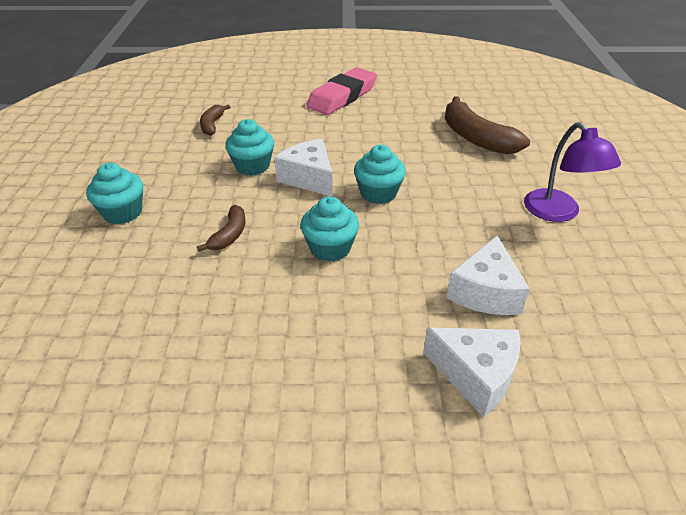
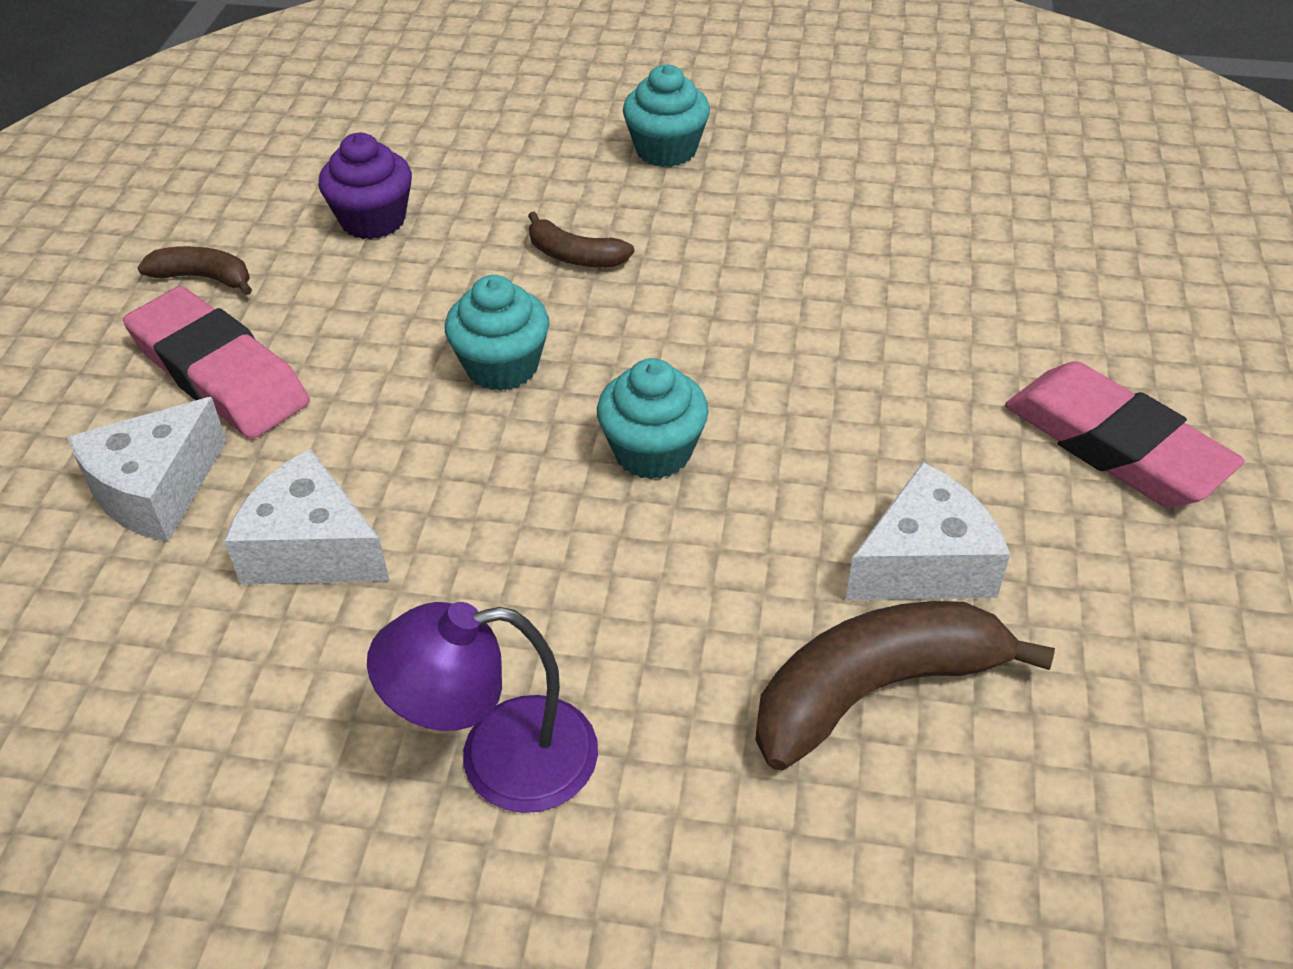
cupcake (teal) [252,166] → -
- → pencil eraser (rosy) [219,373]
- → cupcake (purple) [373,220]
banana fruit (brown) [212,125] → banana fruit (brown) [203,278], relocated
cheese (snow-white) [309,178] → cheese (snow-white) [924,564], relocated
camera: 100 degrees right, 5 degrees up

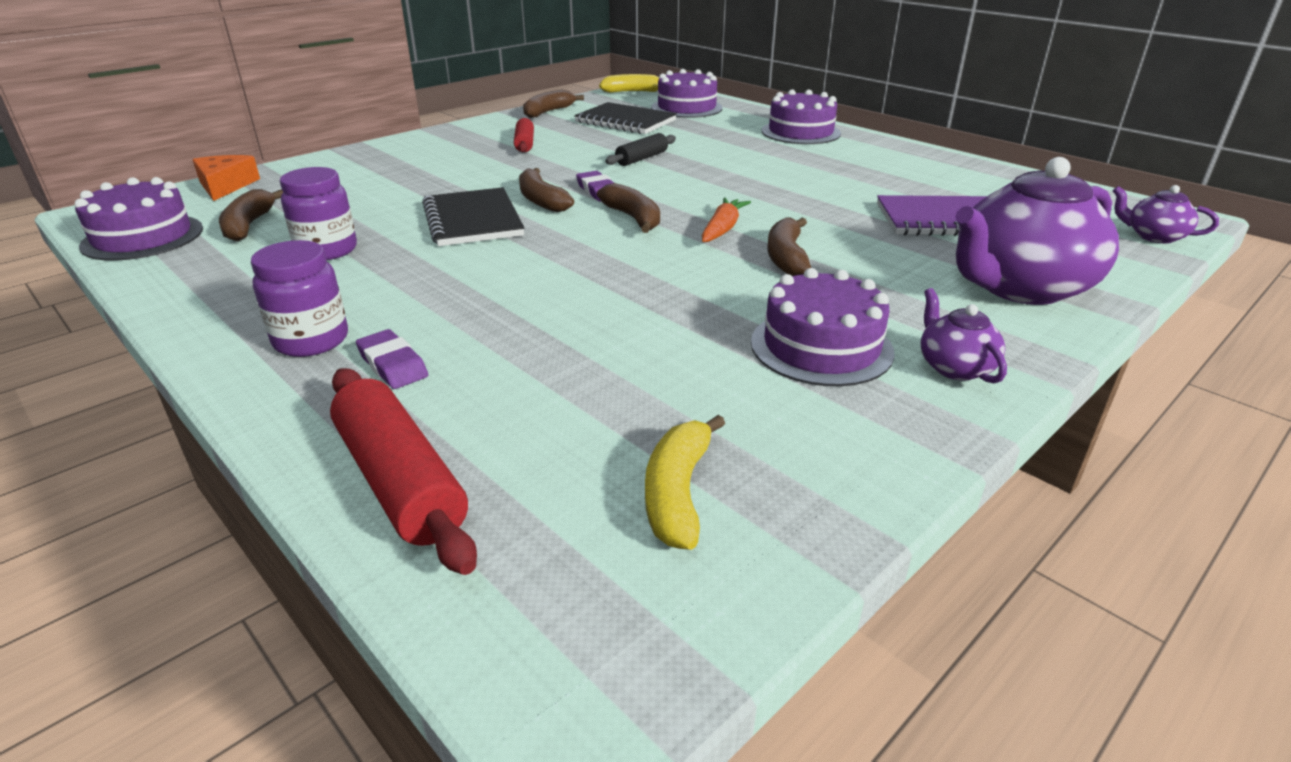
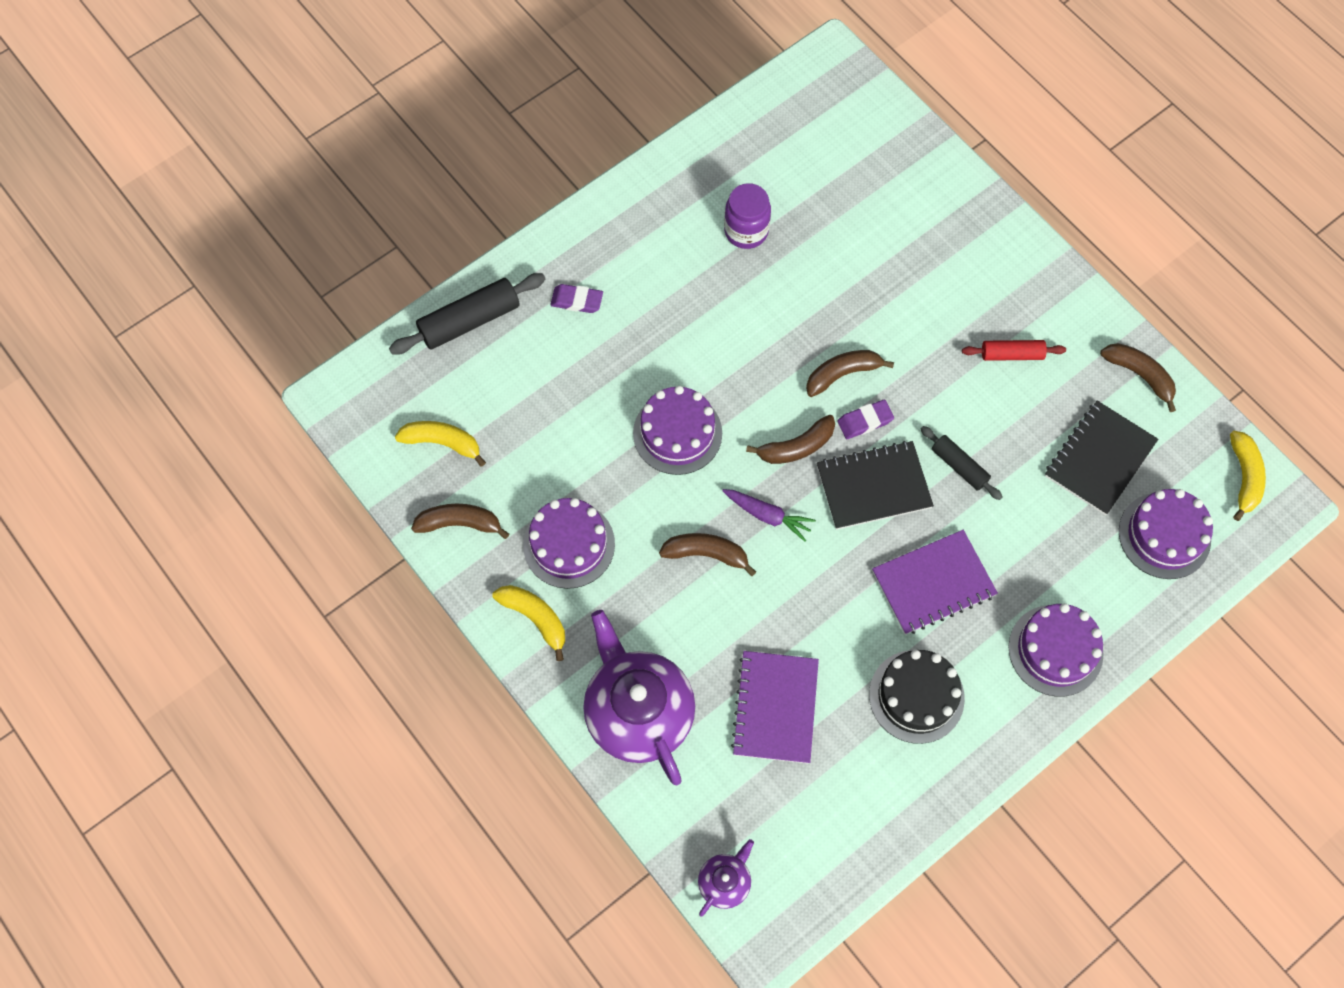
cheese (bright orange) [225,186] → -
jam jar (purple) [311,340] → -
- → layer cake (black) [916,696]
- → notebook (purple) [933,583]
layer cake (purple) [143,237] → layer cake (purple) [677,433], relocated
banana fruit (brown) [248,225] → banana fruit (brown) [459,523], relocated
notebook (black) [473,220] → notebook (black) [873,486], relocated
tea pot (purple) [954,367] → banana fruit (golden) [535,618]
rolling pin (crimson) [401,481] → rolling pin (black) [469,321]
root vegetable (bright orange) [723,229] → root vegetable (purple) [767,515]
pencil eraser (purple) [393,365] → pencil eraser (purple) [577,301], 45 degrees clockwise
camera: 95 degrees right, 35 degrees up

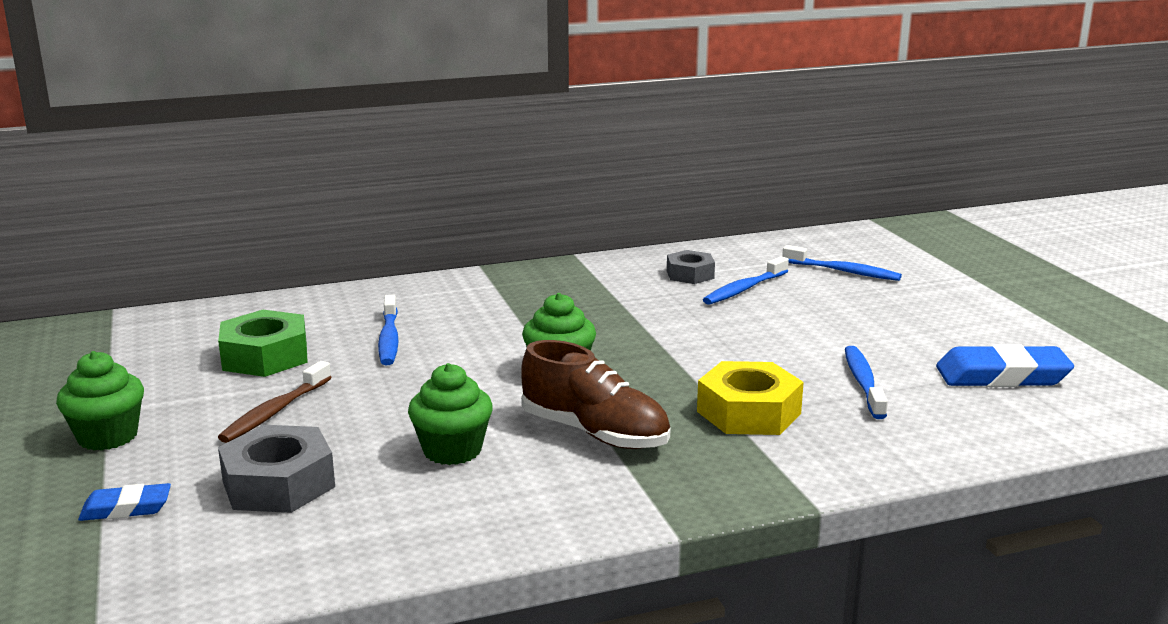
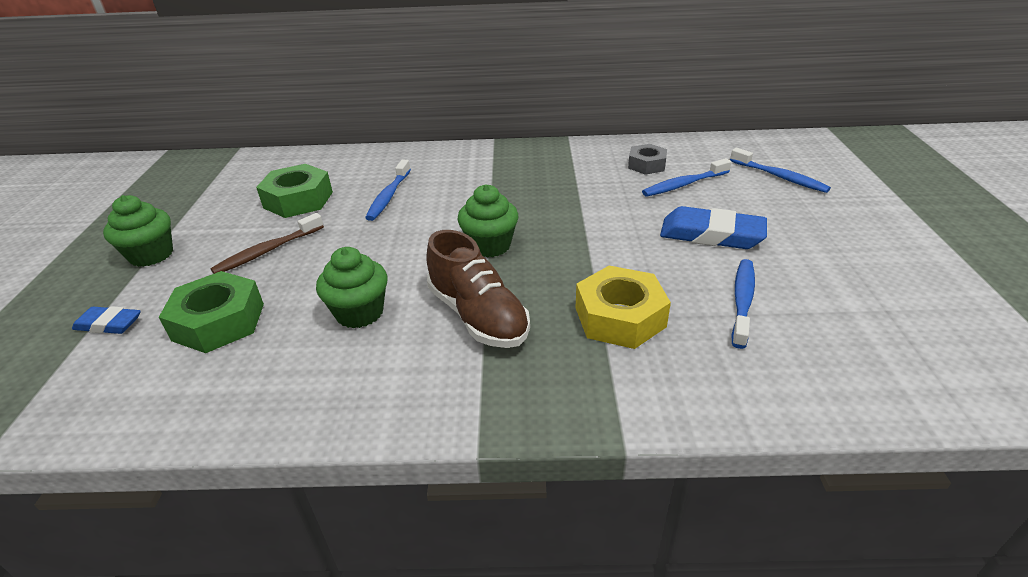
pencil eraser (blue) [1002,376] → pencil eraser (blue) [711,234], relocated
hex nut (grey) [278,484] → hex nut (leaf-green) [219,322]
camera: 20 degrees right, 15 degrees up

WHAT YOU NEED TO DO>
What is needed is the whole listing again, exactly as written, with the images left out.

OUTPUT OF THE EXERCISE>
cupcake (teal) [252,166] → -
- → pencil eraser (rosy) [219,373]
- → cupcake (purple) [373,220]
banana fruit (brown) [212,125] → banana fruit (brown) [203,278], relocated
cheese (snow-white) [309,178] → cheese (snow-white) [924,564], relocated
camera: 100 degrees right, 5 degrees up

cheese (bright orange) [225,186] → -
jam jar (purple) [311,340] → -
- → layer cake (black) [916,696]
- → notebook (purple) [933,583]
layer cake (purple) [143,237] → layer cake (purple) [677,433], relocated
banana fruit (brown) [248,225] → banana fruit (brown) [459,523], relocated
notebook (black) [473,220] → notebook (black) [873,486], relocated
tea pot (purple) [954,367] → banana fruit (golden) [535,618]
rolling pin (crimson) [401,481] → rolling pin (black) [469,321]
root vegetable (bright orange) [723,229] → root vegetable (purple) [767,515]
pencil eraser (purple) [393,365] → pencil eraser (purple) [577,301], 45 degrees clockwise
camera: 95 degrees right, 35 degrees up

pencil eraser (blue) [1002,376] → pencil eraser (blue) [711,234], relocated
hex nut (grey) [278,484] → hex nut (leaf-green) [219,322]
camera: 20 degrees right, 15 degrees up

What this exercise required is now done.